[Two-dimensional motion records]
════

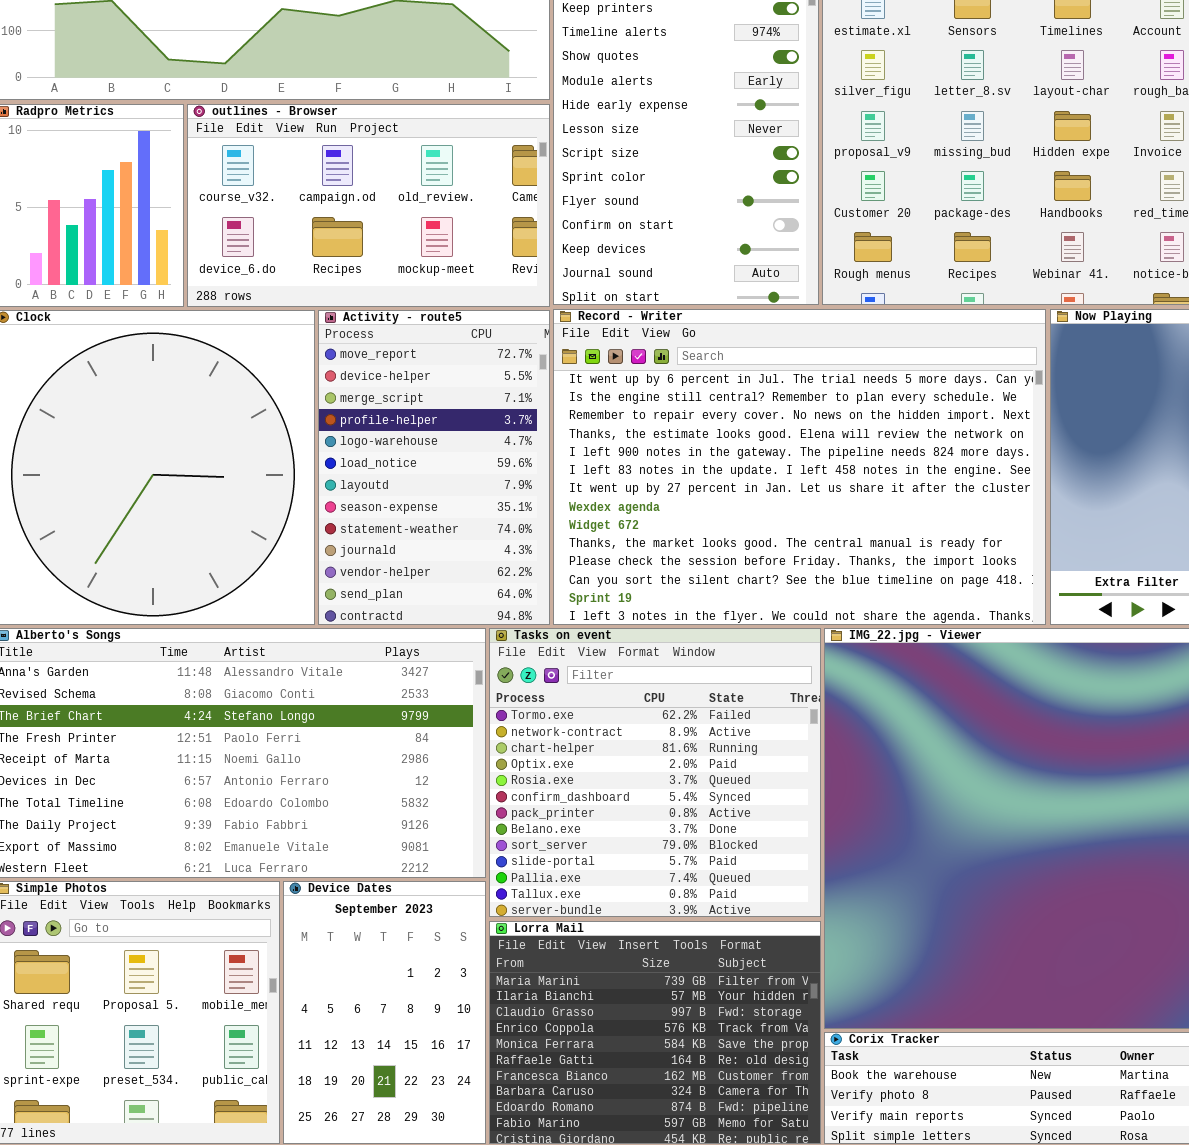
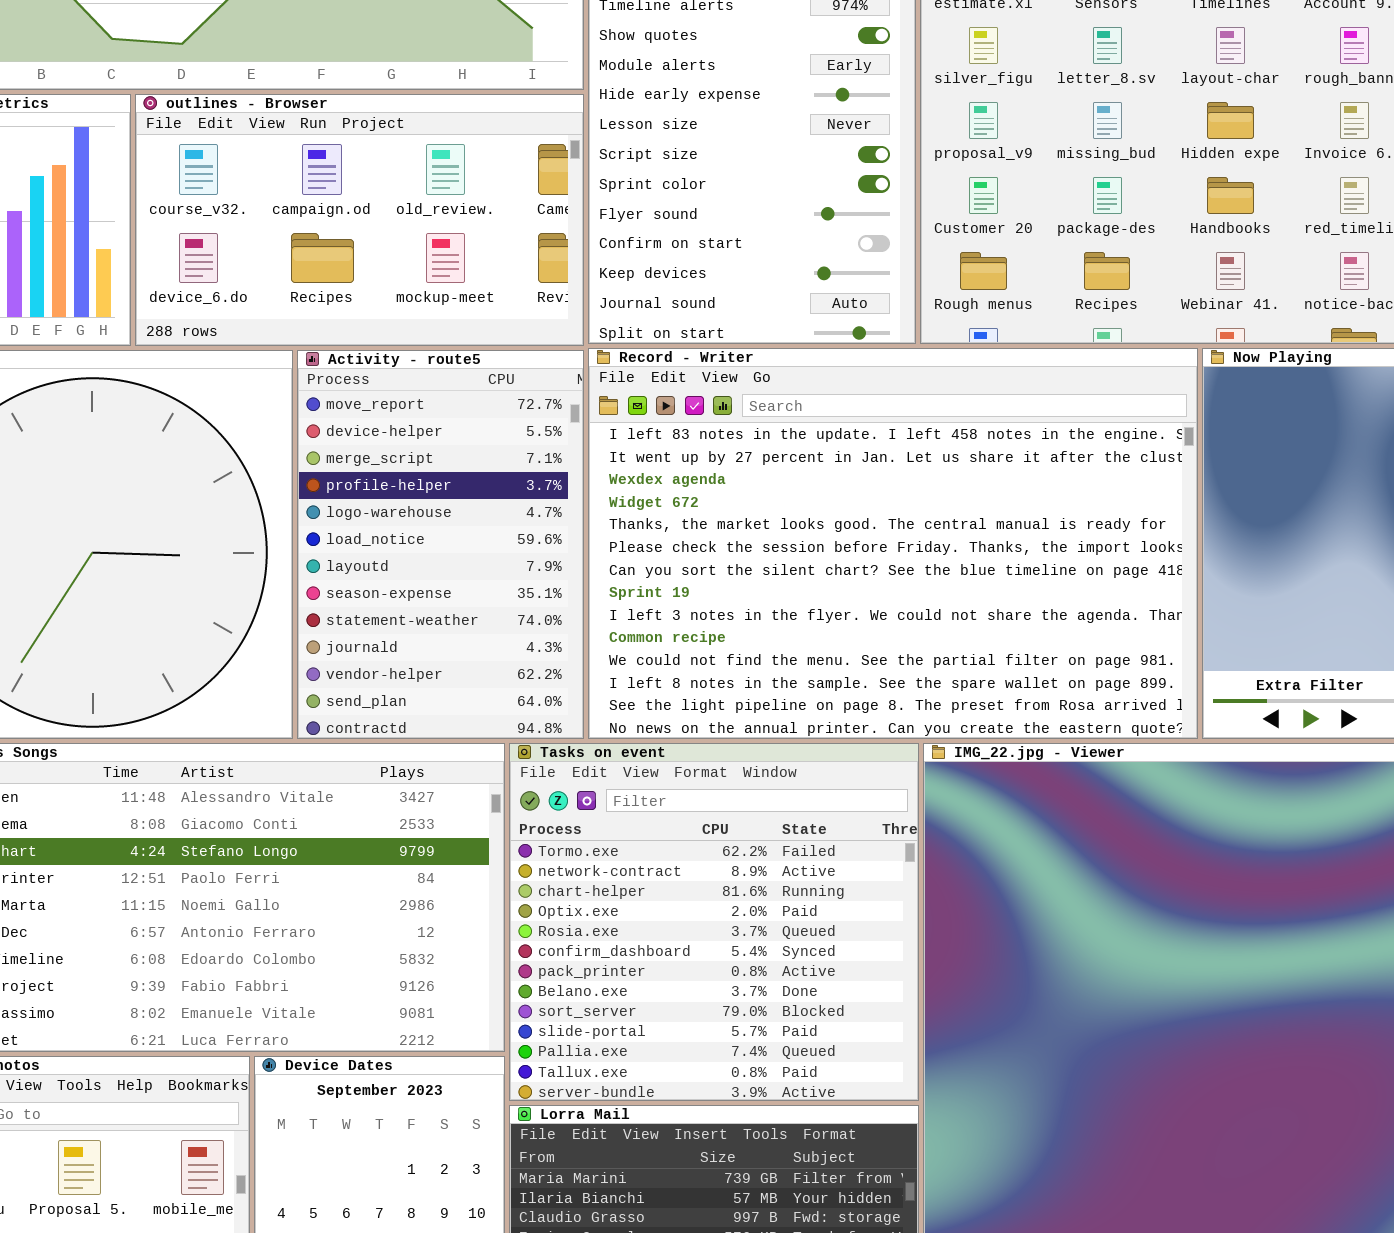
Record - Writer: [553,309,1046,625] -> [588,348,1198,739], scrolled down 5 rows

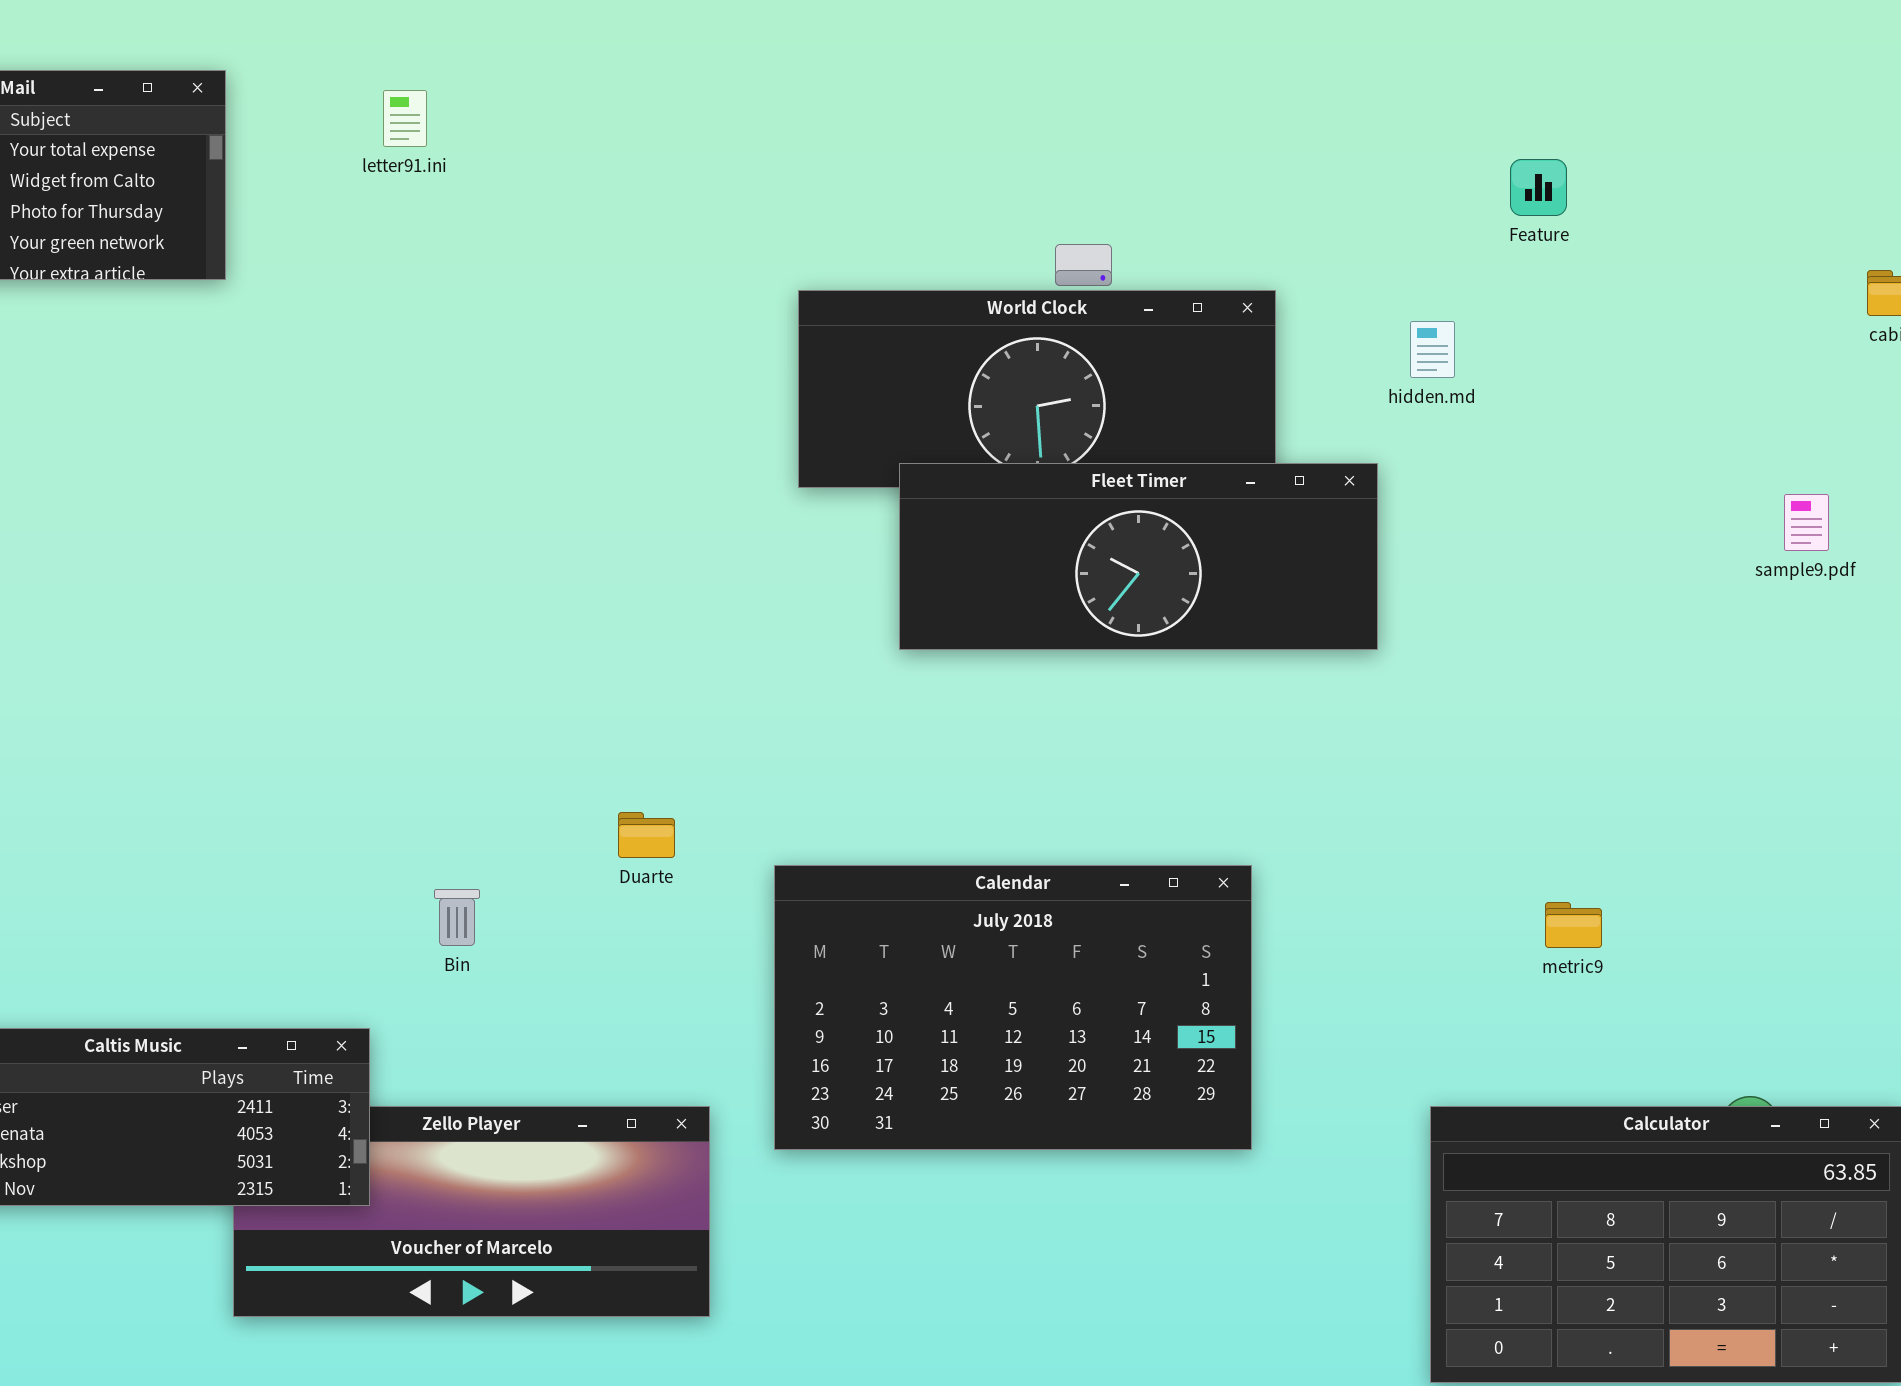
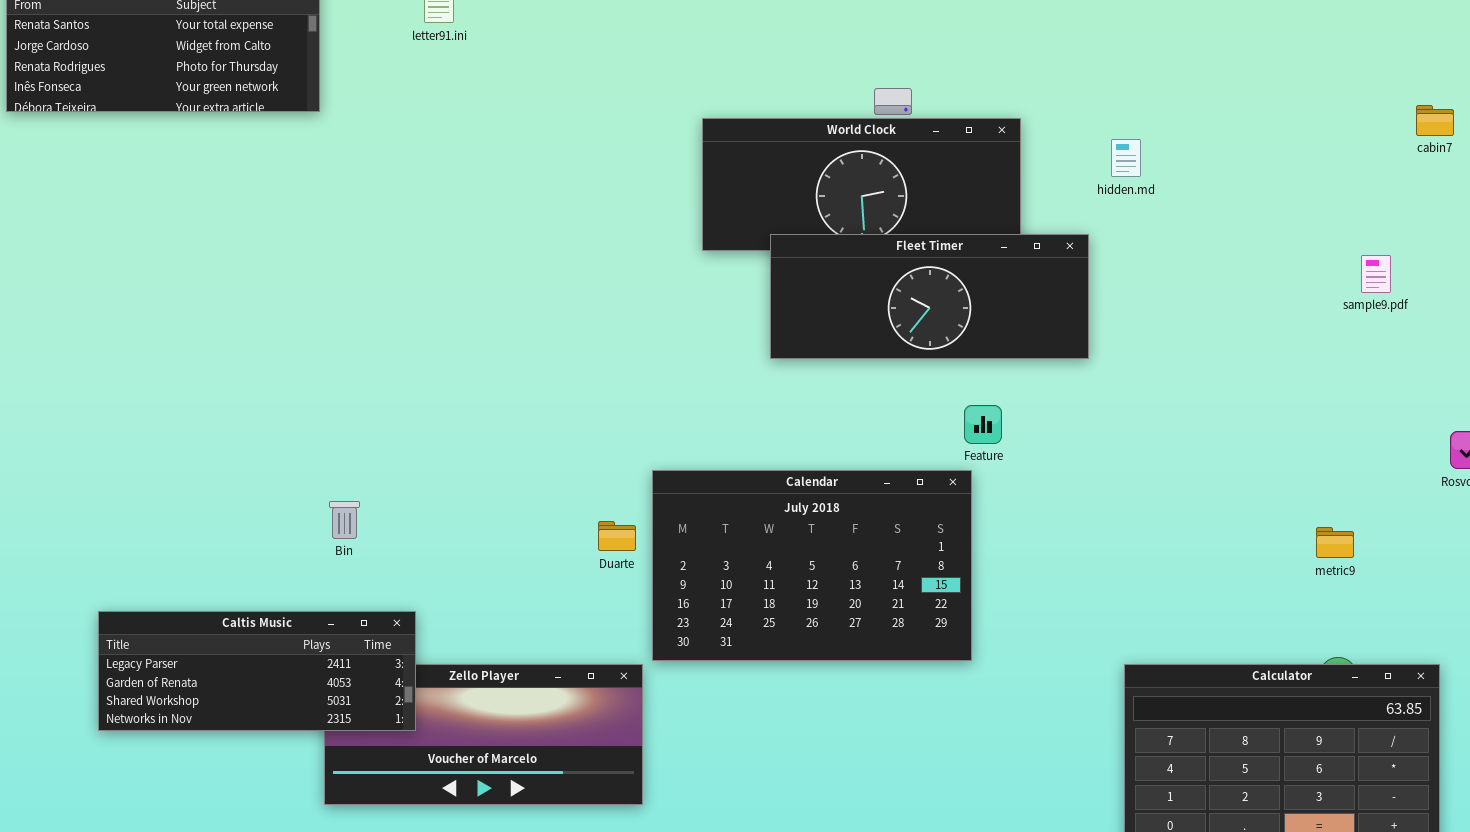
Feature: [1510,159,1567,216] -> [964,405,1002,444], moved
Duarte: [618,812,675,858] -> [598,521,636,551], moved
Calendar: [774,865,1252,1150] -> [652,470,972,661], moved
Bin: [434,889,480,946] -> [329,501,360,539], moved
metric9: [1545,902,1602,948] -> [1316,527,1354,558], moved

════

[What to work on] Give back the records above exactly. Pictures stay out.

[Solution for this exercise]
Record - Writer: [553,309,1046,625] -> [588,348,1198,739], scrolled down 5 rows

Feature: [1510,159,1567,216] -> [964,405,1002,444], moved
Duarte: [618,812,675,858] -> [598,521,636,551], moved
Calendar: [774,865,1252,1150] -> [652,470,972,661], moved
Bin: [434,889,480,946] -> [329,501,360,539], moved
metric9: [1545,902,1602,948] -> [1316,527,1354,558], moved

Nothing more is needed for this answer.